> **Working data**
======

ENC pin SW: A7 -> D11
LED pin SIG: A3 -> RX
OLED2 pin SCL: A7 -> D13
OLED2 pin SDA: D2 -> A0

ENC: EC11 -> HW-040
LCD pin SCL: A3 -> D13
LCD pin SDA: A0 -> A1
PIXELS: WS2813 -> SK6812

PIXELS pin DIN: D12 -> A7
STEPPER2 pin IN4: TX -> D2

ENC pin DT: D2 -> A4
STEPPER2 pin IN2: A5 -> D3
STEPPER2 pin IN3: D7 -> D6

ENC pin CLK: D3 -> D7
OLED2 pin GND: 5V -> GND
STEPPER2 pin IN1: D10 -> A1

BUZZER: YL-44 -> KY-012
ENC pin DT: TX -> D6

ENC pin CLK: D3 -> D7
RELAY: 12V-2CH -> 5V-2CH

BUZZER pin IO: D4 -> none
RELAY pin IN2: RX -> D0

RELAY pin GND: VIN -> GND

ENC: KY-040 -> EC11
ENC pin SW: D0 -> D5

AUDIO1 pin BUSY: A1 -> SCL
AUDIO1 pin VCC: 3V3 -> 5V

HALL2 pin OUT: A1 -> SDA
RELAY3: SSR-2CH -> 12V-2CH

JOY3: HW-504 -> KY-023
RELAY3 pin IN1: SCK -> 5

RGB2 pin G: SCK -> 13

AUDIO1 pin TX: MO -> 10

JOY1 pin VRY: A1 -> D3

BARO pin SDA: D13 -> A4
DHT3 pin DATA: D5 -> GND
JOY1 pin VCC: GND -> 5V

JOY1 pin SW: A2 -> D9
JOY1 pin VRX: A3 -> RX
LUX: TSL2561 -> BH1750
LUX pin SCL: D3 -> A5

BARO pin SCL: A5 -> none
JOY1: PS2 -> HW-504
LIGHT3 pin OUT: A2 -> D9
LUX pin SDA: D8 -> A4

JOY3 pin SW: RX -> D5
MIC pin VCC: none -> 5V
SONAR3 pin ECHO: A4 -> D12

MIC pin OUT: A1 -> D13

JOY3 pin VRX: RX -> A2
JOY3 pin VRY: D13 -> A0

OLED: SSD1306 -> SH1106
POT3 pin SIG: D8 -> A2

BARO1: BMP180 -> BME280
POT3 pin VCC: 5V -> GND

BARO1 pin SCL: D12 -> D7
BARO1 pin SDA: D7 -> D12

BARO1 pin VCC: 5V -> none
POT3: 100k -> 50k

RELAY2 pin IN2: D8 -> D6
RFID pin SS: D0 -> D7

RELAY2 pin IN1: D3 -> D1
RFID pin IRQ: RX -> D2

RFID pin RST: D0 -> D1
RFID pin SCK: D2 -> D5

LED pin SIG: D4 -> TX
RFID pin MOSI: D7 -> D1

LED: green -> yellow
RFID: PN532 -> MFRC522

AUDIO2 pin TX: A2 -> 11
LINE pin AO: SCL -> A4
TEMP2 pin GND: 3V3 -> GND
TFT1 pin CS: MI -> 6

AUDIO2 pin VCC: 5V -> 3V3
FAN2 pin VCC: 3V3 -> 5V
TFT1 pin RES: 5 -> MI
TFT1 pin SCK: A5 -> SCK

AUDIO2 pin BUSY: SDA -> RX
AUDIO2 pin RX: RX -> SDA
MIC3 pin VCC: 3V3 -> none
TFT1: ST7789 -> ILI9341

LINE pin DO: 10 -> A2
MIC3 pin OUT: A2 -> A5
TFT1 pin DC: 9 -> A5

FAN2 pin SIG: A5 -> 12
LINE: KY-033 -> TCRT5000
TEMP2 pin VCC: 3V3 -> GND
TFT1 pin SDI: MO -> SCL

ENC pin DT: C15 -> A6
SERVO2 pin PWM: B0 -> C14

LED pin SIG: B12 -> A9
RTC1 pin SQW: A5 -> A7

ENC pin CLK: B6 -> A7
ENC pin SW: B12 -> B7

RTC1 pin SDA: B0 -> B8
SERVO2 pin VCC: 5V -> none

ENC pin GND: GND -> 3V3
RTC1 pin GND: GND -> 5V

======

> **Requirement**
Each line of the listing should be copied exactly.

> **Result**
ENC pin SW: A7 -> D11
LED pin SIG: A3 -> RX
OLED2 pin SCL: A7 -> D13
OLED2 pin SDA: D2 -> A0

ENC: EC11 -> HW-040
LCD pin SCL: A3 -> D13
LCD pin SDA: A0 -> A1
PIXELS: WS2813 -> SK6812

PIXELS pin DIN: D12 -> A7
STEPPER2 pin IN4: TX -> D2

ENC pin DT: D2 -> A4
STEPPER2 pin IN2: A5 -> D3
STEPPER2 pin IN3: D7 -> D6

ENC pin CLK: D3 -> D7
OLED2 pin GND: 5V -> GND
STEPPER2 pin IN1: D10 -> A1

BUZZER: YL-44 -> KY-012
ENC pin DT: TX -> D6

ENC pin CLK: D3 -> D7
RELAY: 12V-2CH -> 5V-2CH

BUZZER pin IO: D4 -> none
RELAY pin IN2: RX -> D0

RELAY pin GND: VIN -> GND

ENC: KY-040 -> EC11
ENC pin SW: D0 -> D5

AUDIO1 pin BUSY: A1 -> SCL
AUDIO1 pin VCC: 3V3 -> 5V

HALL2 pin OUT: A1 -> SDA
RELAY3: SSR-2CH -> 12V-2CH

JOY3: HW-504 -> KY-023
RELAY3 pin IN1: SCK -> 5

RGB2 pin G: SCK -> 13

AUDIO1 pin TX: MO -> 10

JOY1 pin VRY: A1 -> D3

BARO pin SDA: D13 -> A4
DHT3 pin DATA: D5 -> GND
JOY1 pin VCC: GND -> 5V

JOY1 pin SW: A2 -> D9
JOY1 pin VRX: A3 -> RX
LUX: TSL2561 -> BH1750
LUX pin SCL: D3 -> A5

BARO pin SCL: A5 -> none
JOY1: PS2 -> HW-504
LIGHT3 pin OUT: A2 -> D9
LUX pin SDA: D8 -> A4

JOY3 pin SW: RX -> D5
MIC pin VCC: none -> 5V
SONAR3 pin ECHO: A4 -> D12

MIC pin OUT: A1 -> D13

JOY3 pin VRX: RX -> A2
JOY3 pin VRY: D13 -> A0

OLED: SSD1306 -> SH1106
POT3 pin SIG: D8 -> A2

BARO1: BMP180 -> BME280
POT3 pin VCC: 5V -> GND

BARO1 pin SCL: D12 -> D7
BARO1 pin SDA: D7 -> D12

BARO1 pin VCC: 5V -> none
POT3: 100k -> 50k

RELAY2 pin IN2: D8 -> D6
RFID pin SS: D0 -> D7

RELAY2 pin IN1: D3 -> D1
RFID pin IRQ: RX -> D2

RFID pin RST: D0 -> D1
RFID pin SCK: D2 -> D5

LED pin SIG: D4 -> TX
RFID pin MOSI: D7 -> D1

LED: green -> yellow
RFID: PN532 -> MFRC522

AUDIO2 pin TX: A2 -> 11
LINE pin AO: SCL -> A4
TEMP2 pin GND: 3V3 -> GND
TFT1 pin CS: MI -> 6

AUDIO2 pin VCC: 5V -> 3V3
FAN2 pin VCC: 3V3 -> 5V
TFT1 pin RES: 5 -> MI
TFT1 pin SCK: A5 -> SCK

AUDIO2 pin BUSY: SDA -> RX
AUDIO2 pin RX: RX -> SDA
MIC3 pin VCC: 3V3 -> none
TFT1: ST7789 -> ILI9341

LINE pin DO: 10 -> A2
MIC3 pin OUT: A2 -> A5
TFT1 pin DC: 9 -> A5

FAN2 pin SIG: A5 -> 12
LINE: KY-033 -> TCRT5000
TEMP2 pin VCC: 3V3 -> GND
TFT1 pin SDI: MO -> SCL

ENC pin DT: C15 -> A6
SERVO2 pin PWM: B0 -> C14

LED pin SIG: B12 -> A9
RTC1 pin SQW: A5 -> A7

ENC pin CLK: B6 -> A7
ENC pin SW: B12 -> B7

RTC1 pin SDA: B0 -> B8
SERVO2 pin VCC: 5V -> none

ENC pin GND: GND -> 3V3
RTC1 pin GND: GND -> 5V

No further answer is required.